Look for "45 degrees counterclockwise" in the entries below. Then write out exactly the line that holds it and every line after it, to the last, and nothing else.

> [Before-and-after object listings]
################

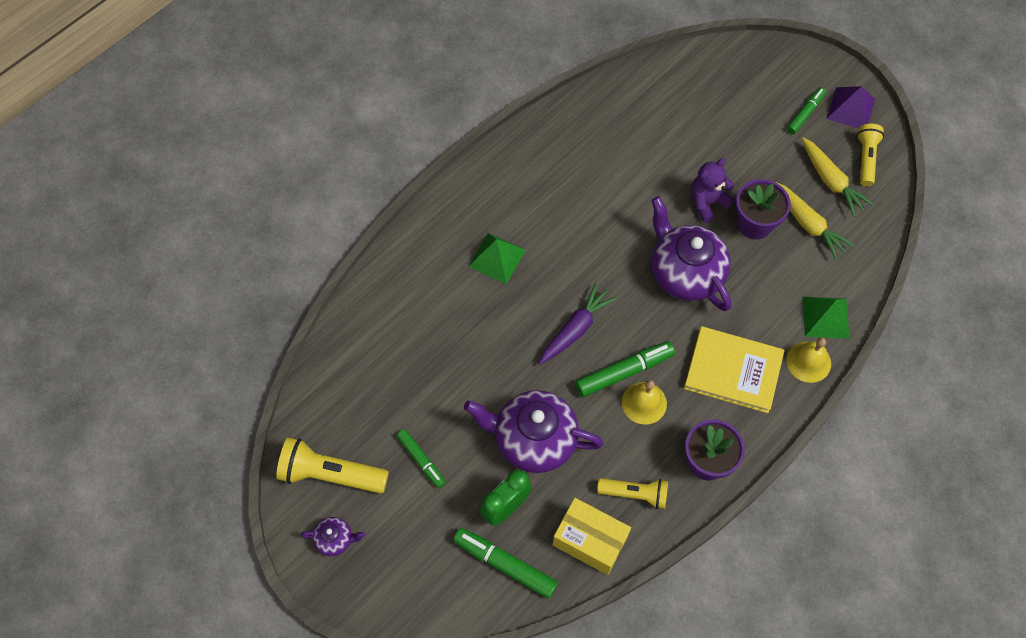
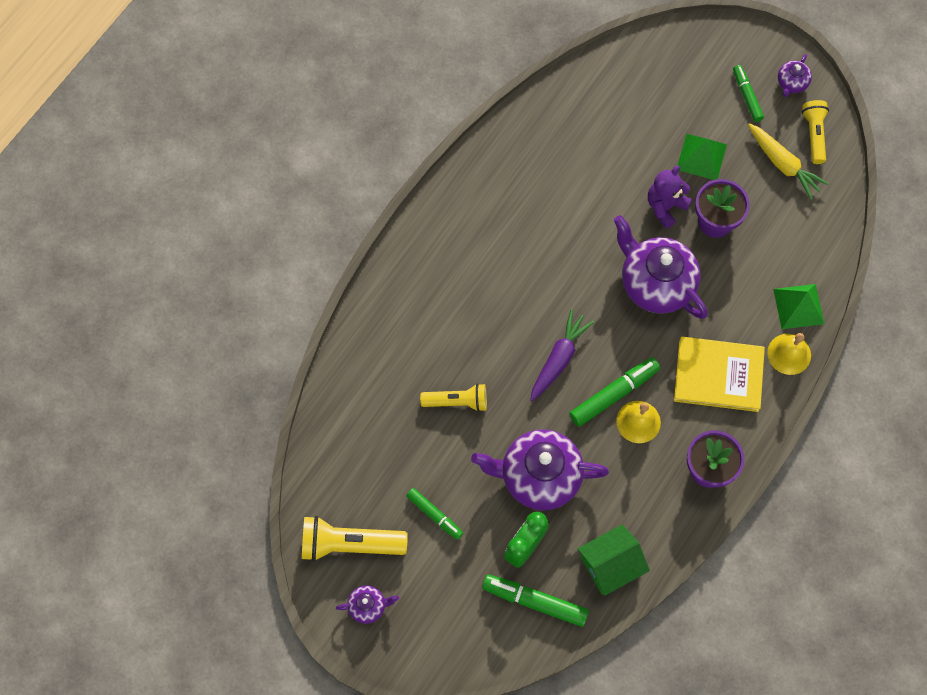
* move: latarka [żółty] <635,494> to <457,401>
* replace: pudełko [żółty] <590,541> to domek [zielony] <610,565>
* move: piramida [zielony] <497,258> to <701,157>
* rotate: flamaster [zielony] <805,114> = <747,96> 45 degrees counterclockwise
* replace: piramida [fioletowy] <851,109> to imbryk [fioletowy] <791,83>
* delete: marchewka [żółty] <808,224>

################

> [Task output]
* rotate: flamaster [zielony] <805,114> = <747,96> 45 degrees counterclockwise
* replace: piramida [fioletowy] <851,109> to imbryk [fioletowy] <791,83>
* delete: marchewka [żółty] <808,224>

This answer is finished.